* _EXERCISE PROMPT_
Exact reproduction, images excluded: write out the records below.

* _Before and after difference data_

---*---

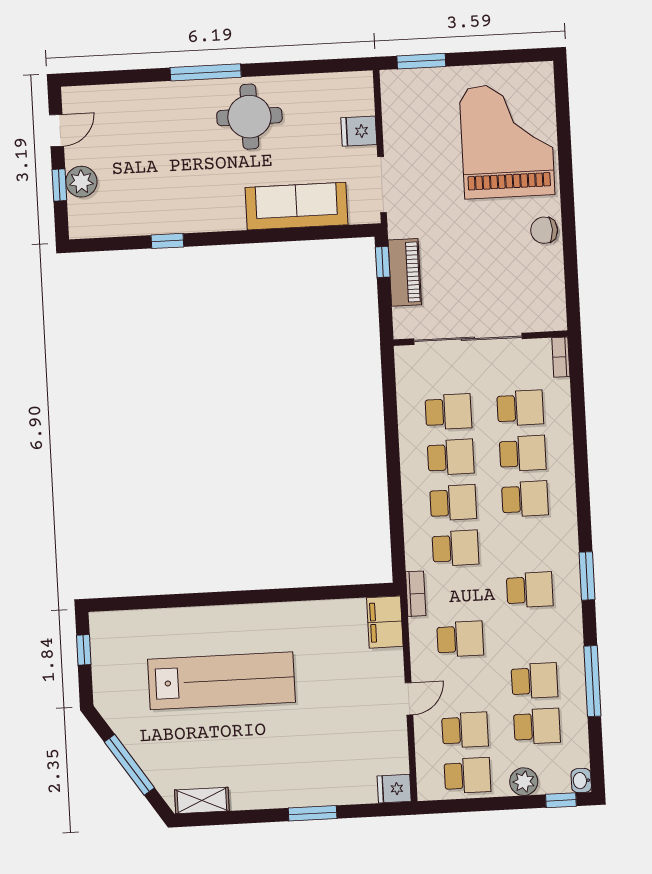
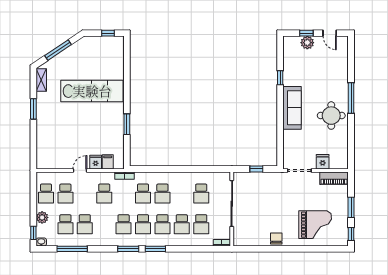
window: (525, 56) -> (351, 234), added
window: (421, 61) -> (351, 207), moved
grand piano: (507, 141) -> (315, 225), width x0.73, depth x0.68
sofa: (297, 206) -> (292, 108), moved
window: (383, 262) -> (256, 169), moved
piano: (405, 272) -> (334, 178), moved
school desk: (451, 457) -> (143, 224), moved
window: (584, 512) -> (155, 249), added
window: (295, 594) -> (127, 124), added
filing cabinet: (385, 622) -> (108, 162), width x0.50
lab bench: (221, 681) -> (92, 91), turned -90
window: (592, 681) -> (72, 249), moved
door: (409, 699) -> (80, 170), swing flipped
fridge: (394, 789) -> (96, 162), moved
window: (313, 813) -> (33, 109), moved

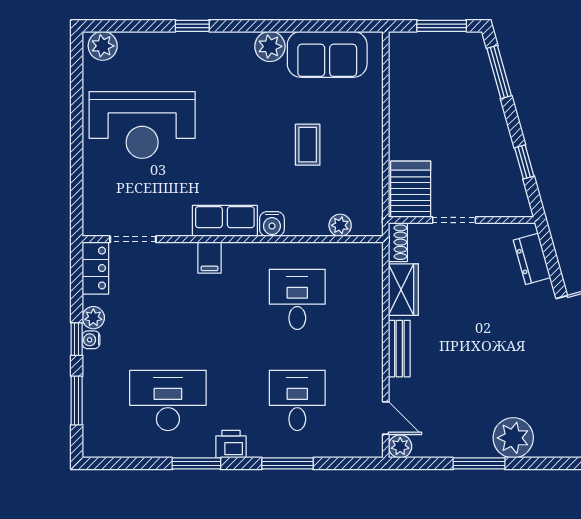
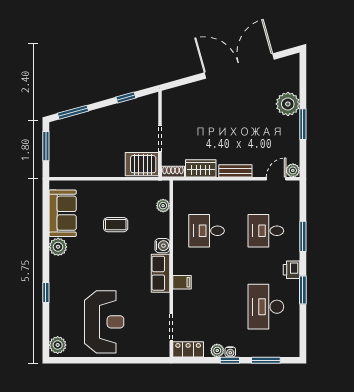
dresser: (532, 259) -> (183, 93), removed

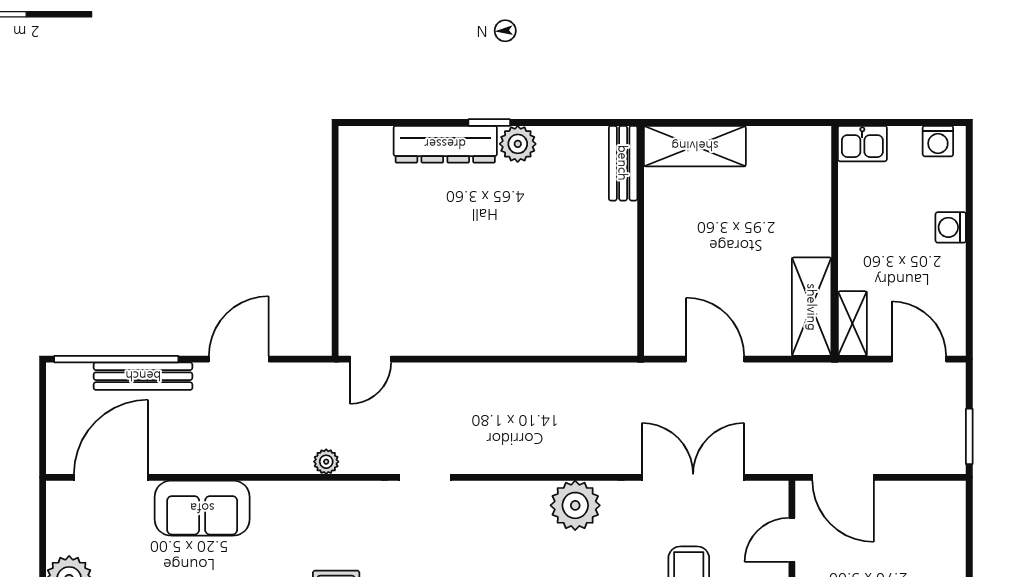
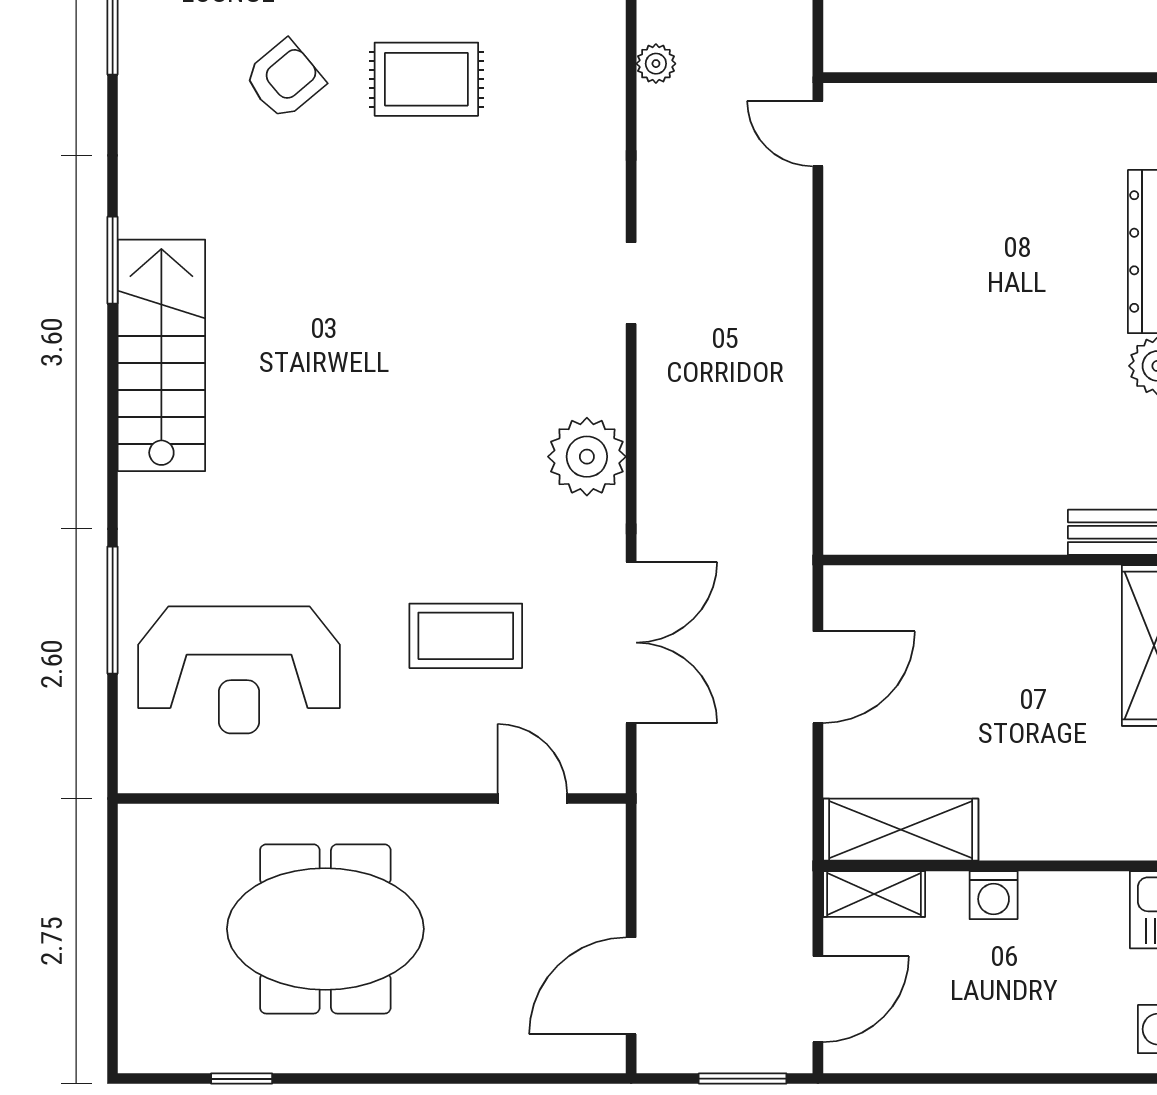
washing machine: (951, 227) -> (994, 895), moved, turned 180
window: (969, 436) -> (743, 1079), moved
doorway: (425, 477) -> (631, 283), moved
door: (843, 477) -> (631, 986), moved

---*---

* _SOLUTION TO THIS TASK_
window: (525, 56) -> (351, 234), added
window: (421, 61) -> (351, 207), moved
grand piano: (507, 141) -> (315, 225), width x0.73, depth x0.68
sofa: (297, 206) -> (292, 108), moved
window: (383, 262) -> (256, 169), moved
piano: (405, 272) -> (334, 178), moved
school desk: (451, 457) -> (143, 224), moved
window: (584, 512) -> (155, 249), added
window: (295, 594) -> (127, 124), added
filing cabinet: (385, 622) -> (108, 162), width x0.50
lab bench: (221, 681) -> (92, 91), turned -90
window: (592, 681) -> (72, 249), moved
door: (409, 699) -> (80, 170), swing flipped
fridge: (394, 789) -> (96, 162), moved
window: (313, 813) -> (33, 109), moved

dresser: (532, 259) -> (183, 93), removed

washing machine: (951, 227) -> (994, 895), moved, turned 180
window: (969, 436) -> (743, 1079), moved
doorway: (425, 477) -> (631, 283), moved
door: (843, 477) -> (631, 986), moved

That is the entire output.